▶ _Your goal_
Among the records that follow, count the lines where "degrees" appears, and state the count by itself.

─── Input data ───

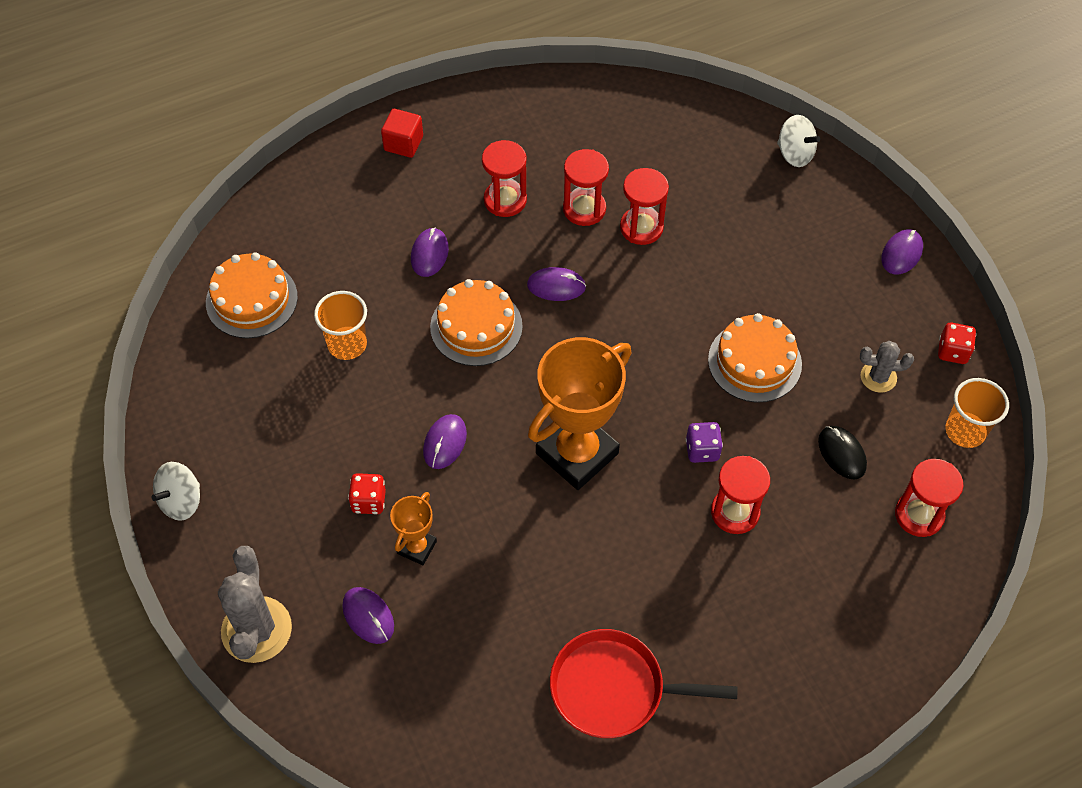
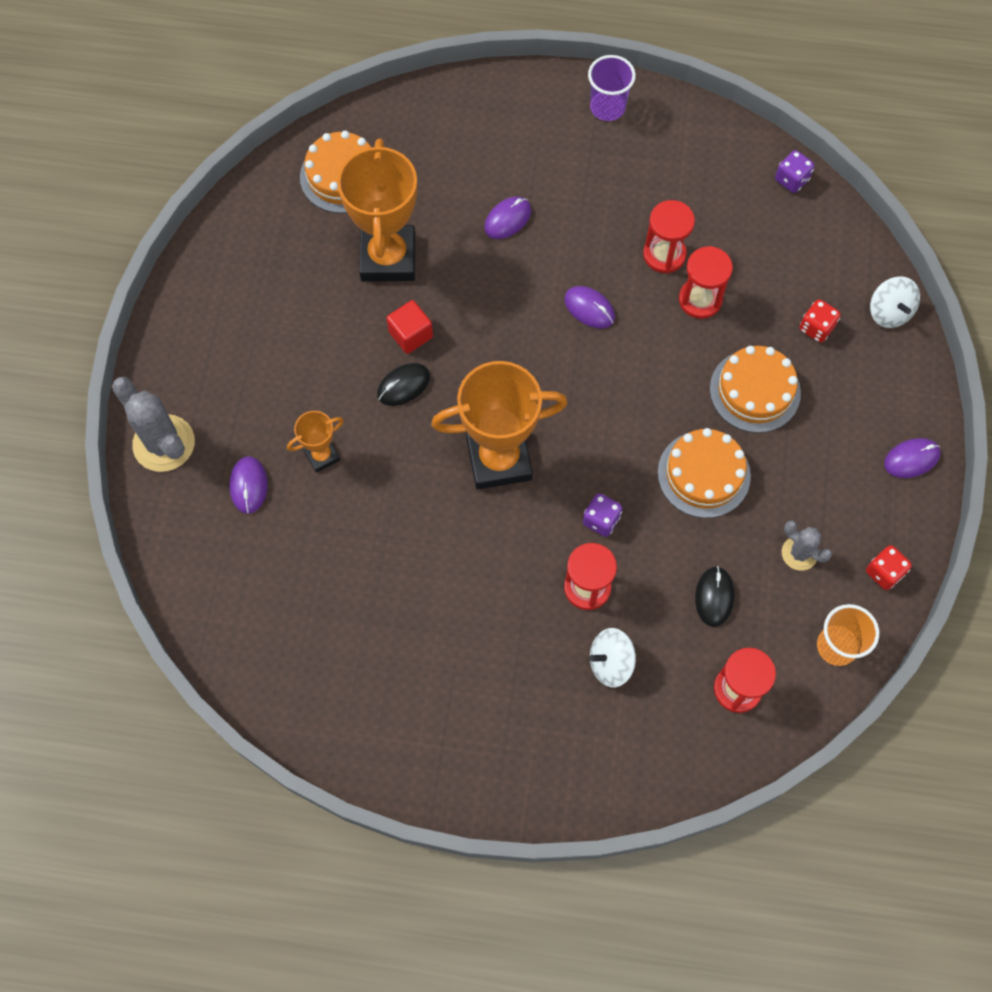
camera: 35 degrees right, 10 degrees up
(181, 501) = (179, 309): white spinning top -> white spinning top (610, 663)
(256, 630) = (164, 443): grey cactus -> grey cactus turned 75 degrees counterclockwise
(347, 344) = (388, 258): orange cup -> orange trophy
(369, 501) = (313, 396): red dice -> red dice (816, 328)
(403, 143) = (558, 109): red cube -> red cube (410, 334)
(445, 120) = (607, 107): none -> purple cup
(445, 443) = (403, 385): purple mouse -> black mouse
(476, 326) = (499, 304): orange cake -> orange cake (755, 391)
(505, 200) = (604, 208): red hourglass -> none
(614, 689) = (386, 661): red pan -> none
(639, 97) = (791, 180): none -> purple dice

───

▶ _Task answer_
2